[Image sequences with motion text]
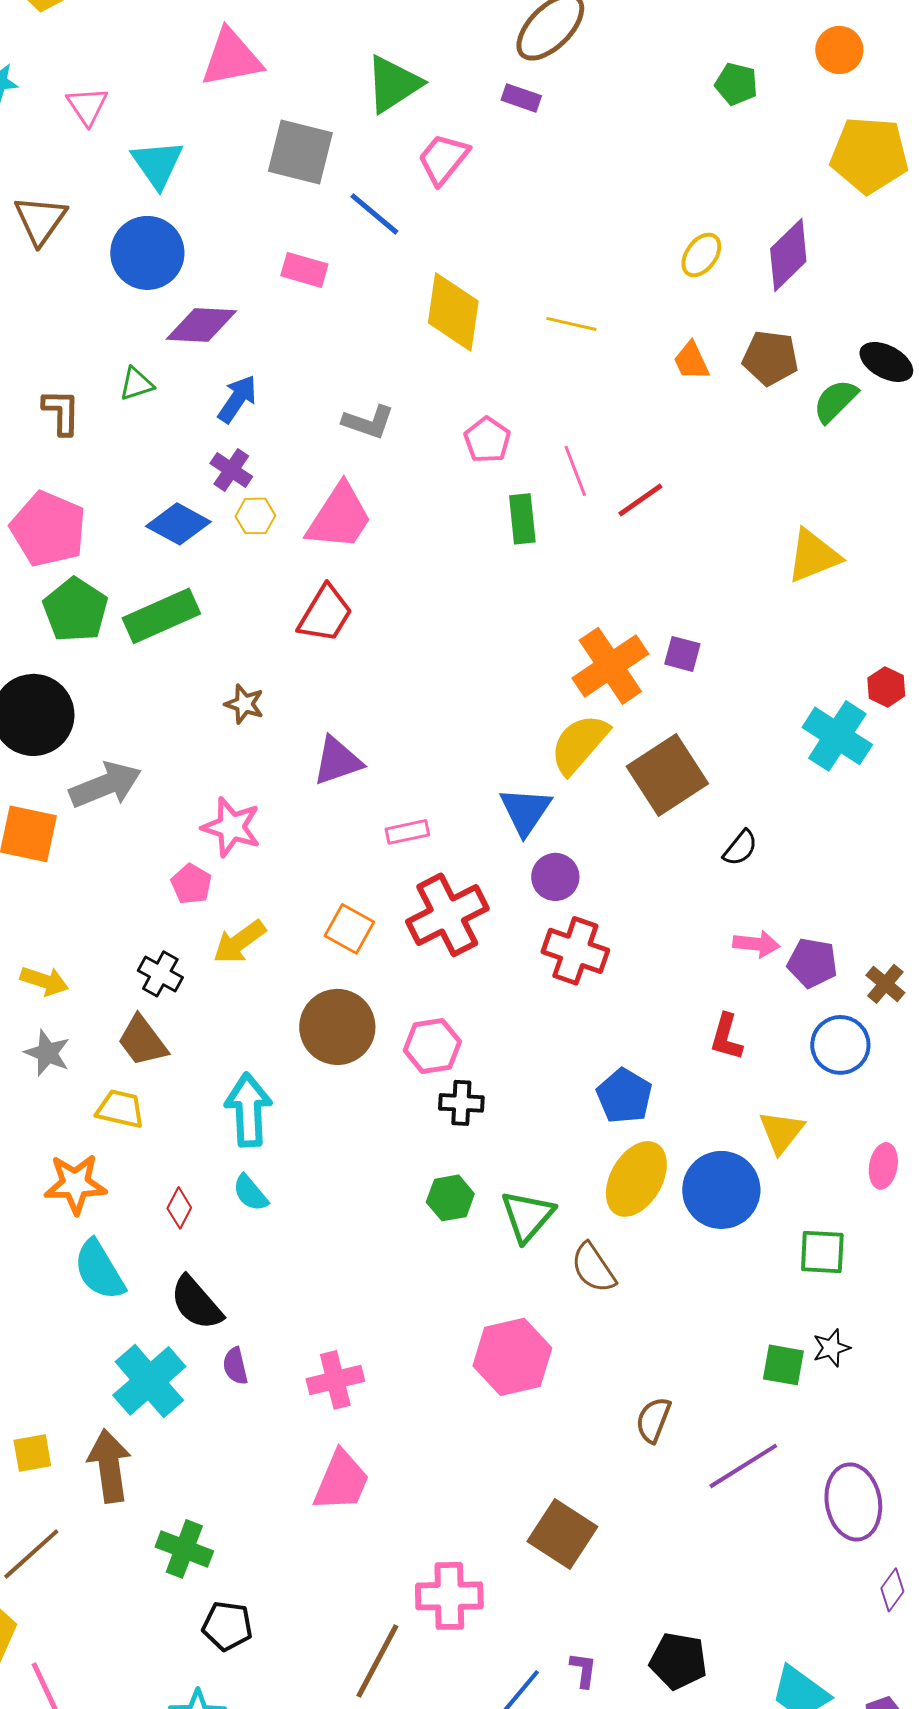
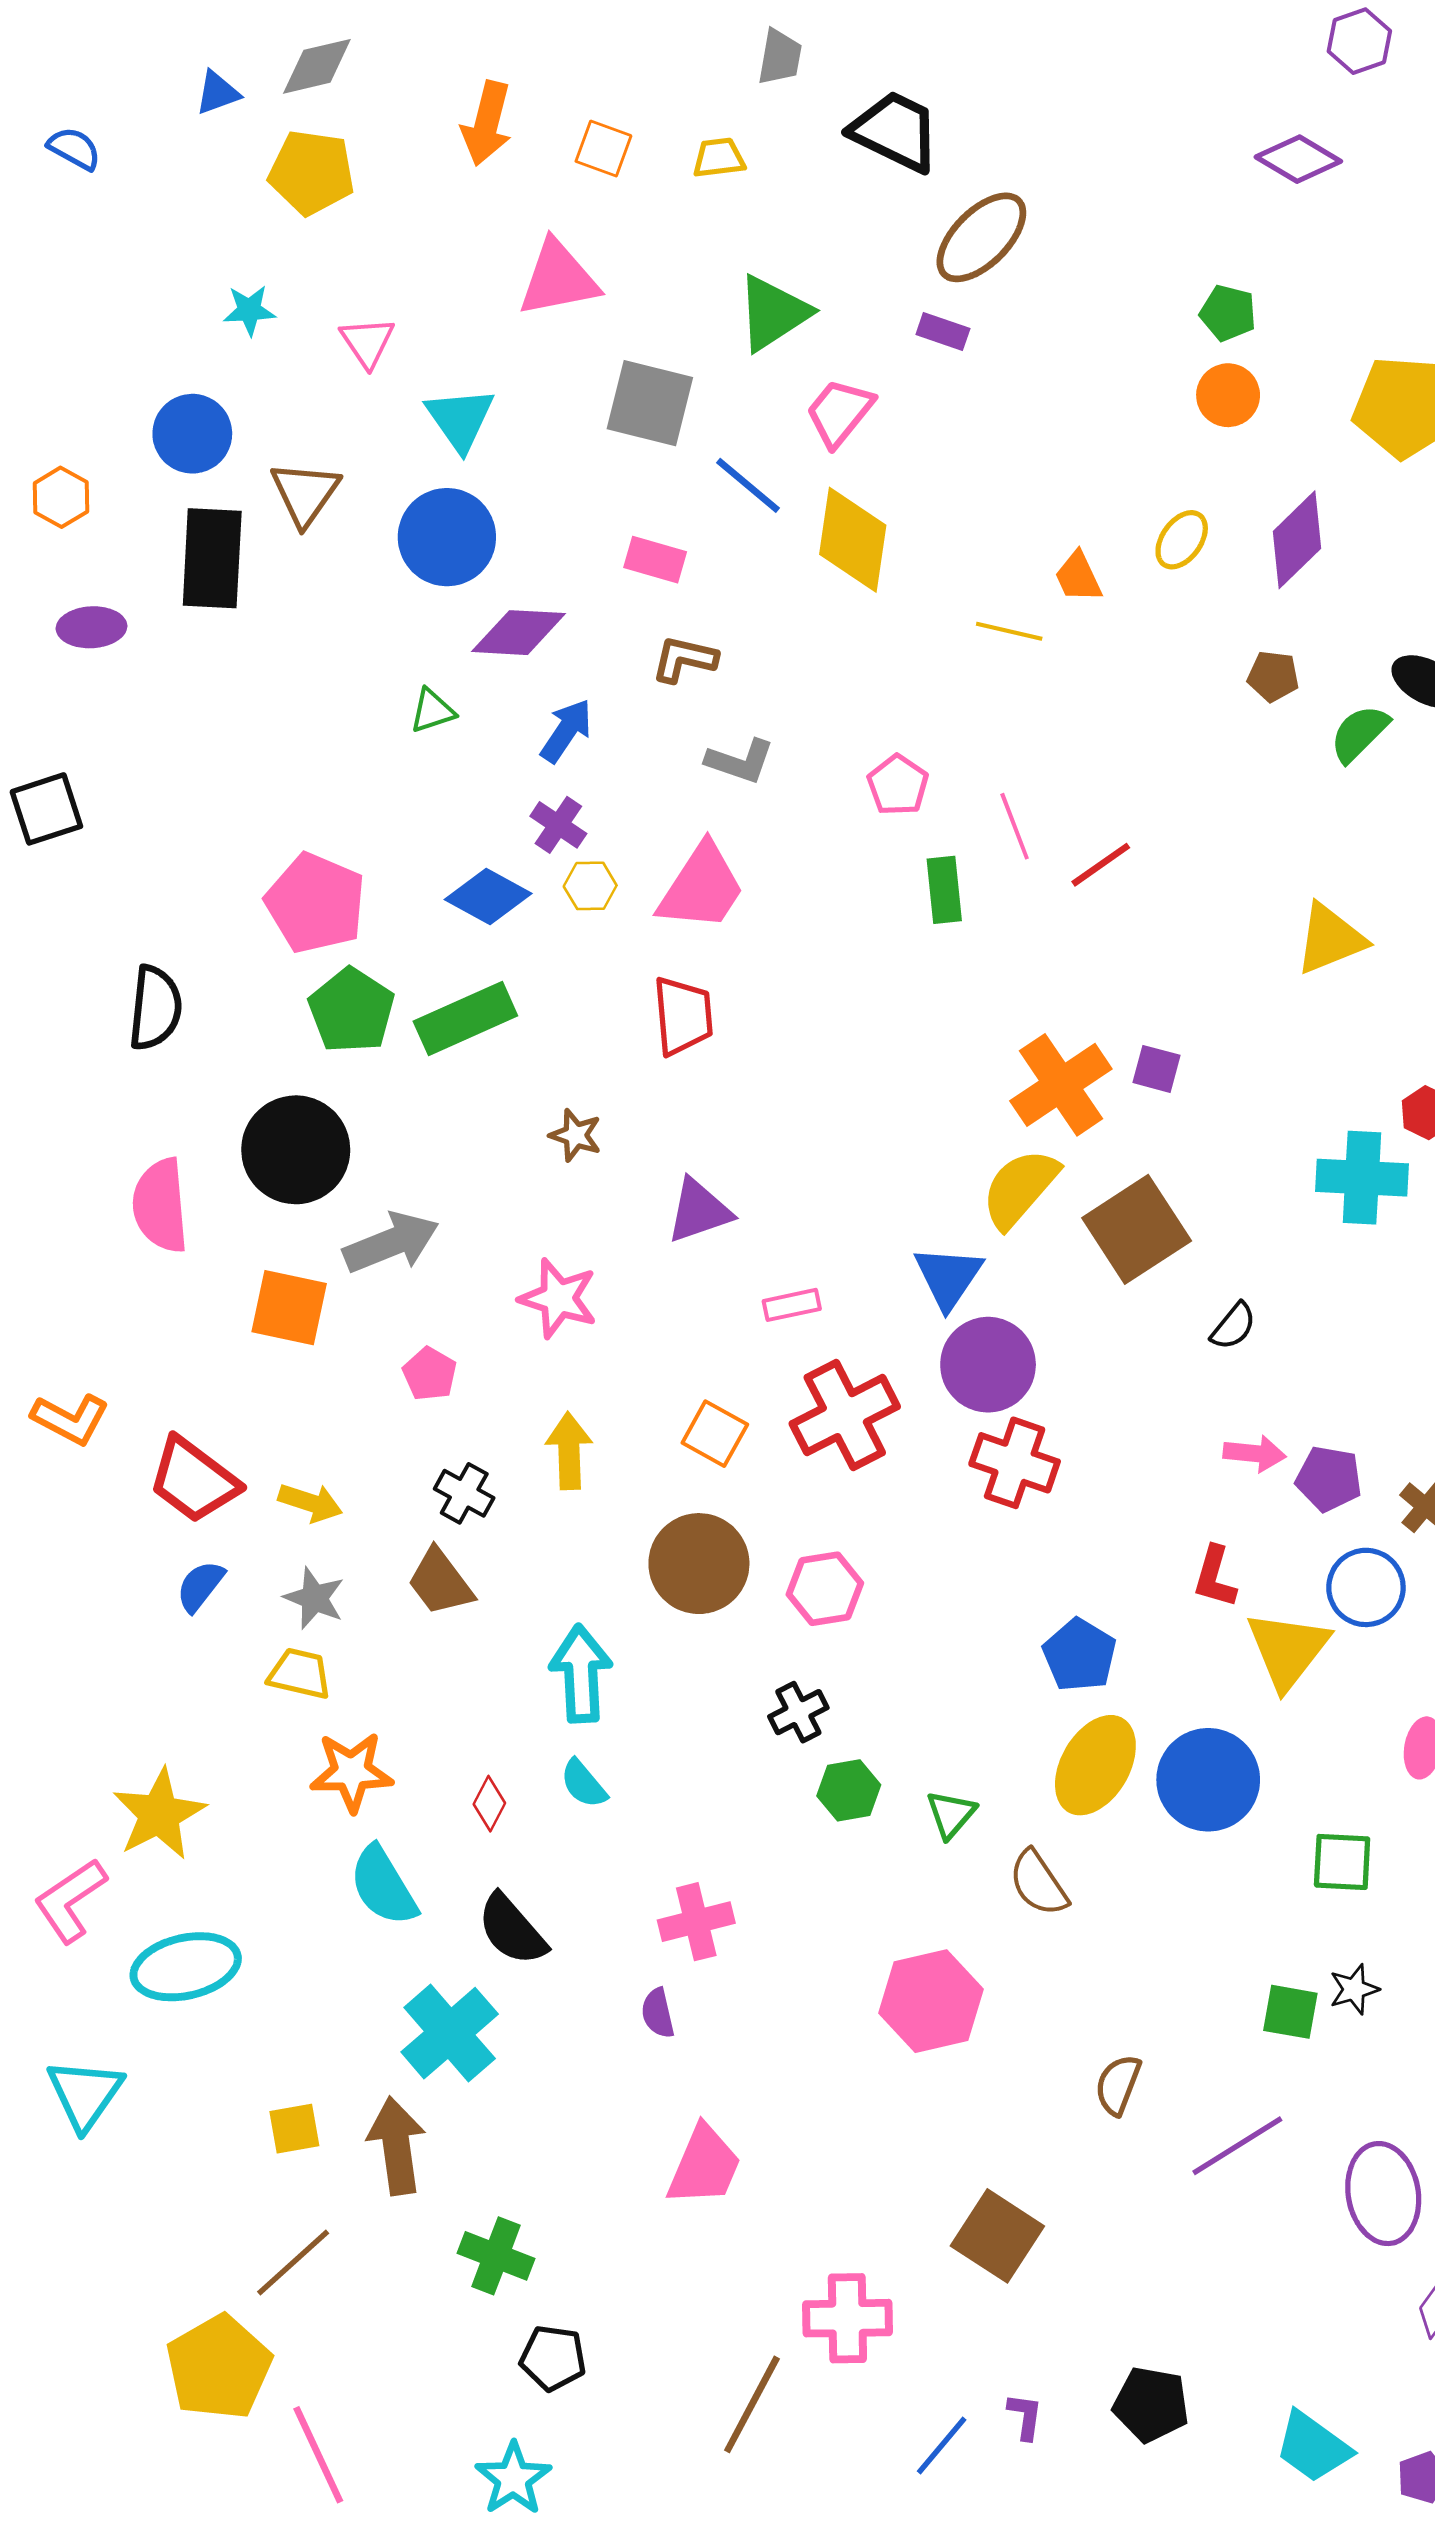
orange circle: (839, 50) -> (1228, 395), moved
yellow diamond: (453, 312) -> (853, 540), moved
brown pentagon: (770, 358) -> (1273, 676), size x0.7
orange trapezoid: (691, 361) -> (1078, 577), moved
brown L-shape: (61, 412) -> (684, 659), moved, turned -78
red trapezoid: (325, 614) -> (683, 1016), turned -36
cyan cross: (837, 736) -> (1362, 1178), turned -30
purple circle: (555, 877) -> (988, 1365), size x1.5
pink pentagon: (191, 884) -> (430, 1374), moved
yellow arrow: (239, 942) -> (569, 1451), turned 124
black cross: (461, 1103) -> (798, 1712), moved, turned -30
yellow trapezoid: (120, 1109) -> (300, 1674), moved
yellow triangle: (781, 1132) -> (1288, 1650), moved, size x1.4
green triangle: (527, 1216) -> (951, 1814), size x0.7
purple semicircle: (235, 1366) -> (658, 2013), moved
pink cross: (335, 1380) -> (696, 1922), moved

== Exercise details ==
An exact copy of the lines from the one holding "purple semicircle: (235, 1366)" through the end of the data is the whole answer.

== Expected output ==
purple semicircle: (235, 1366) -> (658, 2013), moved
pink cross: (335, 1380) -> (696, 1922), moved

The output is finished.